→ WHAT IS NEEDED:
The whole listing that follows, pictures excepted, should be printed again exactly as given.

→ GIVEN MATERIAL:
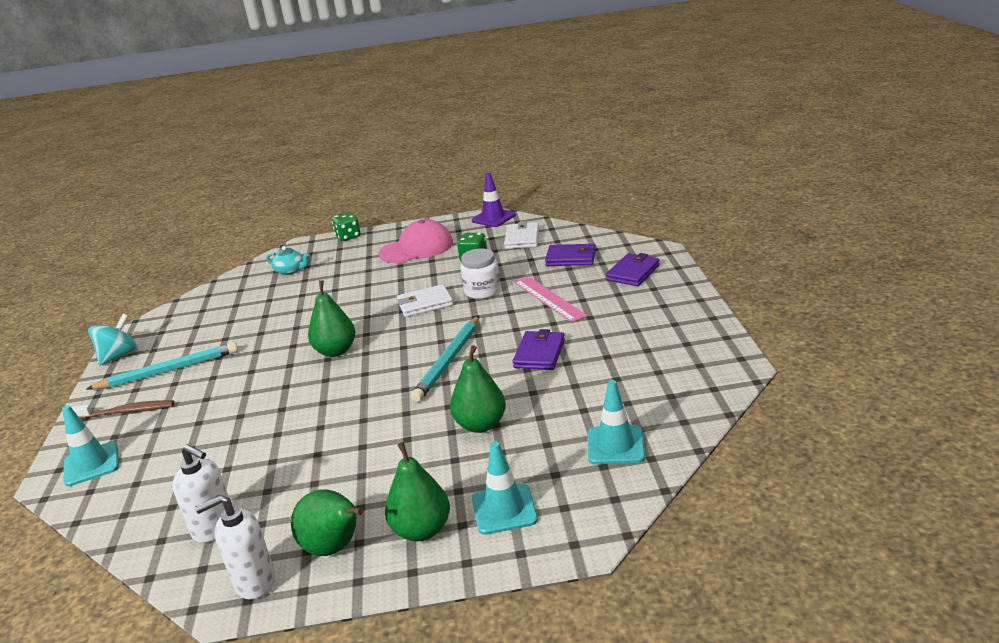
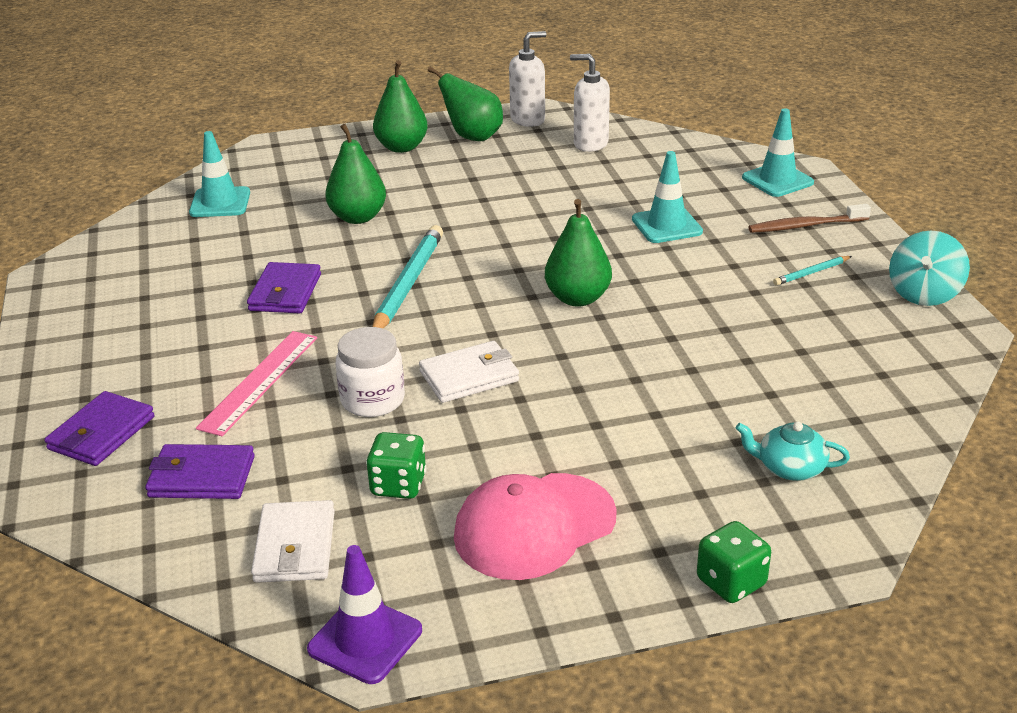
camera: 170 degrees right, 5 degrees up
(169, 371) = (811, 273): turquoise pencil -> turquoise pencil, size x0.48
(504, 509) = (331, 160): turquoise traffic cone -> turquoise traffic cone (666, 225)
(549, 298) = (259, 381): pink ruler -> pink ruler turned 60 degrees clockwise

→ ANSWER TO THIS EXERCISE:
camera: 170 degrees right, 5 degrees up
(169, 371) = (811, 273): turquoise pencil -> turquoise pencil, size x0.48
(504, 509) = (331, 160): turquoise traffic cone -> turquoise traffic cone (666, 225)
(549, 298) = (259, 381): pink ruler -> pink ruler turned 60 degrees clockwise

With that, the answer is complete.